--- DATA EXCERPTS Enclosed Below ---

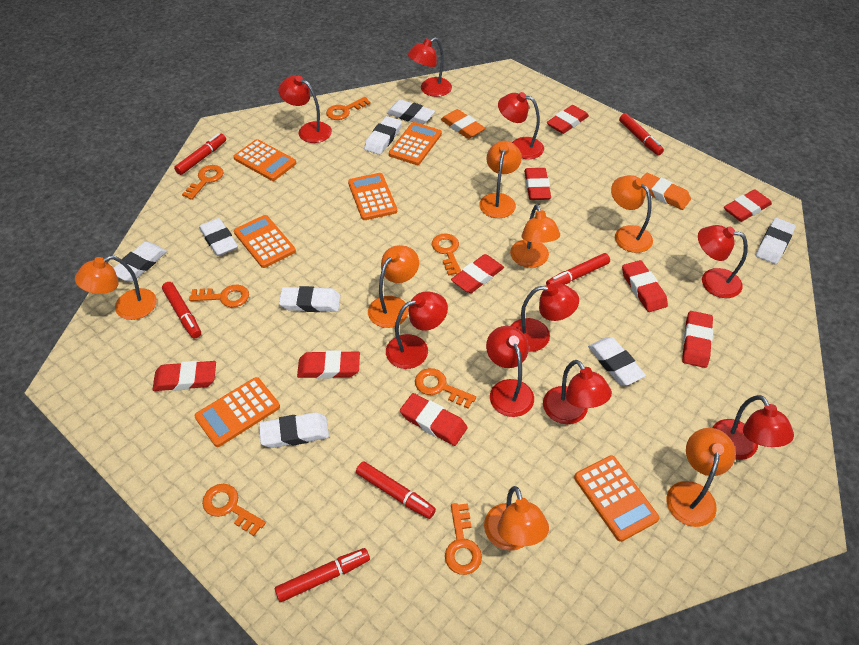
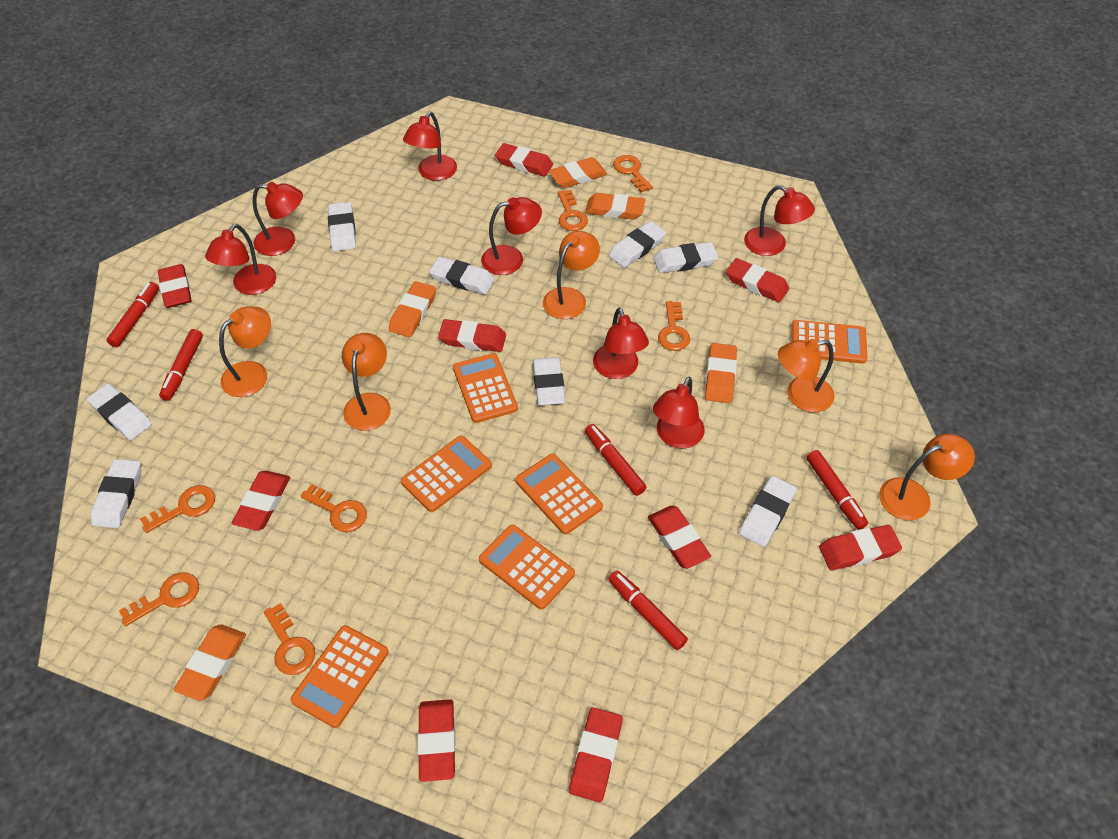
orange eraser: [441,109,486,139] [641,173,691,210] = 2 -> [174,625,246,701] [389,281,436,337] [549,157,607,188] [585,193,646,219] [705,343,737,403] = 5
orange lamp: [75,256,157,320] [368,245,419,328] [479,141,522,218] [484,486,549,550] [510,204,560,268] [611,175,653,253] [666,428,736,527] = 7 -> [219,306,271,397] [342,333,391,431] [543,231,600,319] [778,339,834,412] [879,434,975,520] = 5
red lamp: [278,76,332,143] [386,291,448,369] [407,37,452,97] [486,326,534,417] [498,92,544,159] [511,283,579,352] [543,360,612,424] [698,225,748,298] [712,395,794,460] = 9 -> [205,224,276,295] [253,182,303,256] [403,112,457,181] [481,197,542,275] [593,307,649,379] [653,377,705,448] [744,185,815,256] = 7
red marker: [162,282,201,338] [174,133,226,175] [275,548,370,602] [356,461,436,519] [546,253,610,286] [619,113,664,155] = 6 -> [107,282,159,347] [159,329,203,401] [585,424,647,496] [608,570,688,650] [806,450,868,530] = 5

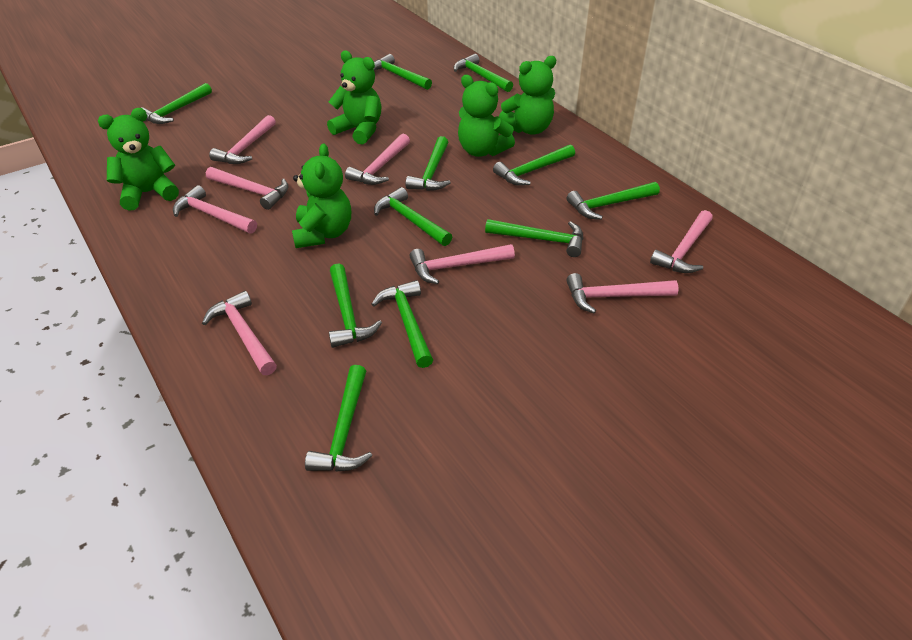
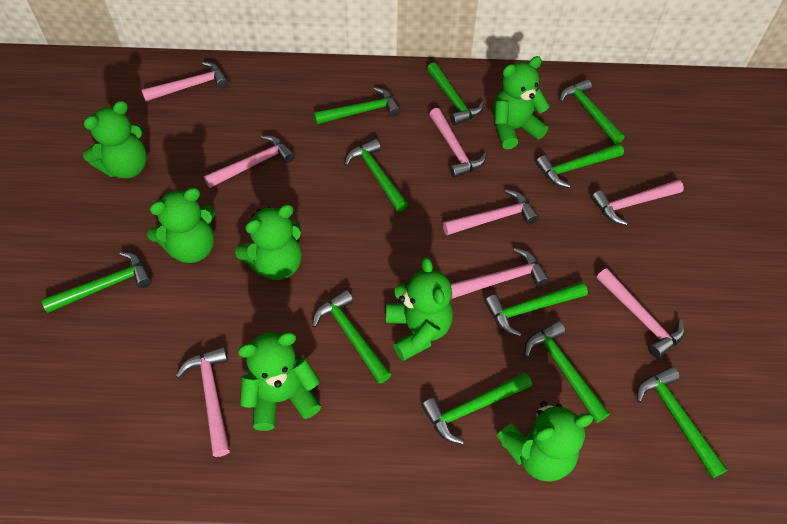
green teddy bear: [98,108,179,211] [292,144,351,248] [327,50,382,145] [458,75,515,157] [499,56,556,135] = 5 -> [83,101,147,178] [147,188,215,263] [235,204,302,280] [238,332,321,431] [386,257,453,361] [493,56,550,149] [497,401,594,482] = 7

--- End of Enclosed DATA EXCERPTS ---

AIM OF THE TASK => Pick out every line above that holds the word "orange" and copy it.

SOLVED EXERCISE =>
orange eraser: [441,109,486,139] [641,173,691,210] = 2 -> [174,625,246,701] [389,281,436,337] [549,157,607,188] [585,193,646,219] [705,343,737,403] = 5
orange lamp: [75,256,157,320] [368,245,419,328] [479,141,522,218] [484,486,549,550] [510,204,560,268] [611,175,653,253] [666,428,736,527] = 7 -> [219,306,271,397] [342,333,391,431] [543,231,600,319] [778,339,834,412] [879,434,975,520] = 5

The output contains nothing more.